## What the exercise asks
Where the records below reach the line containing "RT2: 1k (COM, U2/in-) -> none", start transcribing, and end with the line containing "R2: 11 (PULSE2, VDD) -> 11 (GND, PULSE2)", exactly and with nothing else added.

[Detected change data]
════════

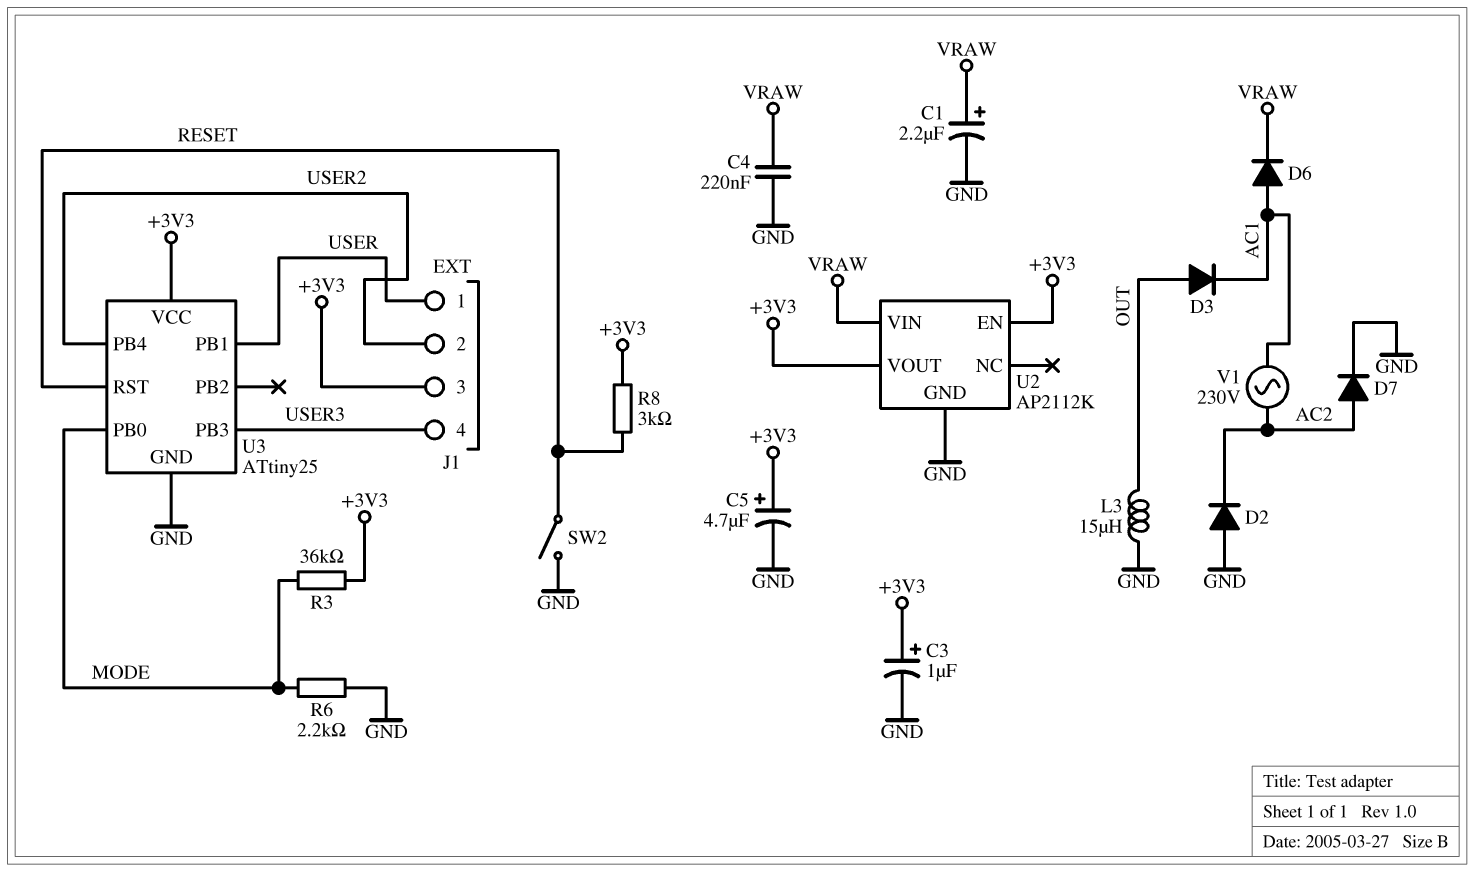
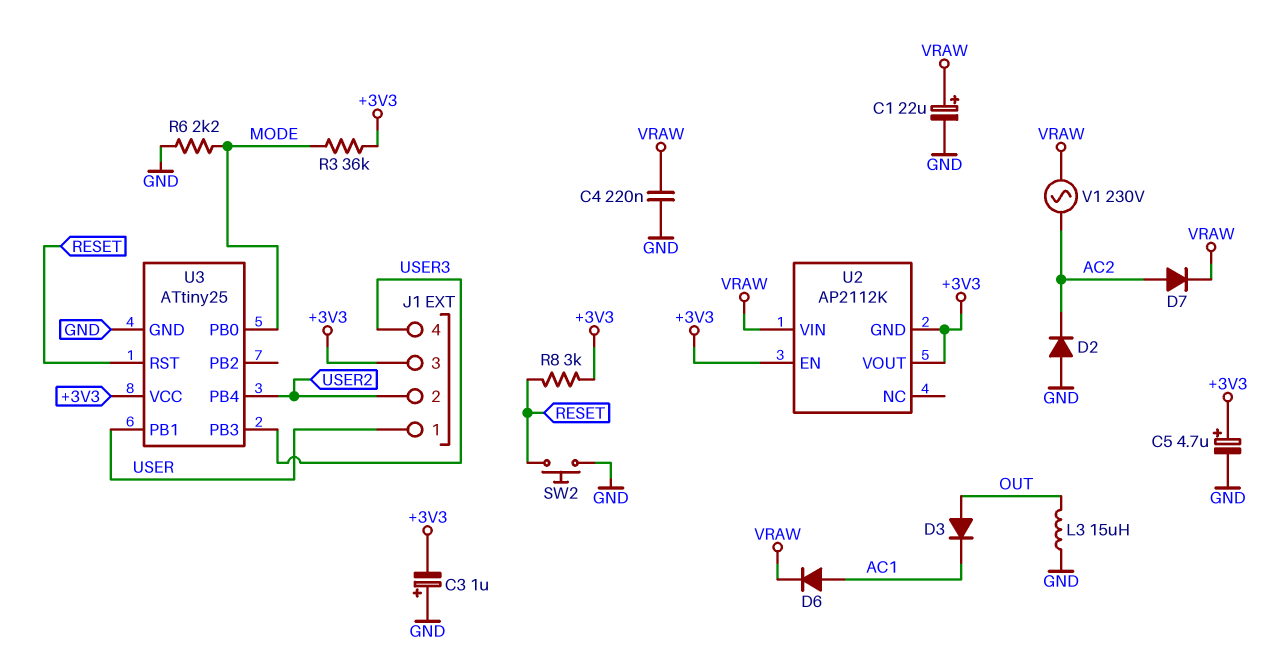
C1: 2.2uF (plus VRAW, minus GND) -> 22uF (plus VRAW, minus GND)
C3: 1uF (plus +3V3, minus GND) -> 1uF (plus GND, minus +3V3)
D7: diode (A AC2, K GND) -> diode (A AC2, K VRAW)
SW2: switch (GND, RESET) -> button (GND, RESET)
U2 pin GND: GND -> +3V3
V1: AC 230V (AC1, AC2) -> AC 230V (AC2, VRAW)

════════

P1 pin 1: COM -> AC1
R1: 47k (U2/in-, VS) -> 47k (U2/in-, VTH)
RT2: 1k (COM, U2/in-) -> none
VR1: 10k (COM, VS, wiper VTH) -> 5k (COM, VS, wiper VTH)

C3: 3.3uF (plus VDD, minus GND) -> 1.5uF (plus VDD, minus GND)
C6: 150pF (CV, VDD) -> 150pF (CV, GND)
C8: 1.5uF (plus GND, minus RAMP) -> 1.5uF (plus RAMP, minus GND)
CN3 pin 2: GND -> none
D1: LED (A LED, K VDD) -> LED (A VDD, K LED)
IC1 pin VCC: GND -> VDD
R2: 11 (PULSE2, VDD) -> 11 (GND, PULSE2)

════════

## Expected answer
RT2: 1k (COM, U2/in-) -> none
VR1: 10k (COM, VS, wiper VTH) -> 5k (COM, VS, wiper VTH)

C3: 3.3uF (plus VDD, minus GND) -> 1.5uF (plus VDD, minus GND)
C6: 150pF (CV, VDD) -> 150pF (CV, GND)
C8: 1.5uF (plus GND, minus RAMP) -> 1.5uF (plus RAMP, minus GND)
CN3 pin 2: GND -> none
D1: LED (A LED, K VDD) -> LED (A VDD, K LED)
IC1 pin VCC: GND -> VDD
R2: 11 (PULSE2, VDD) -> 11 (GND, PULSE2)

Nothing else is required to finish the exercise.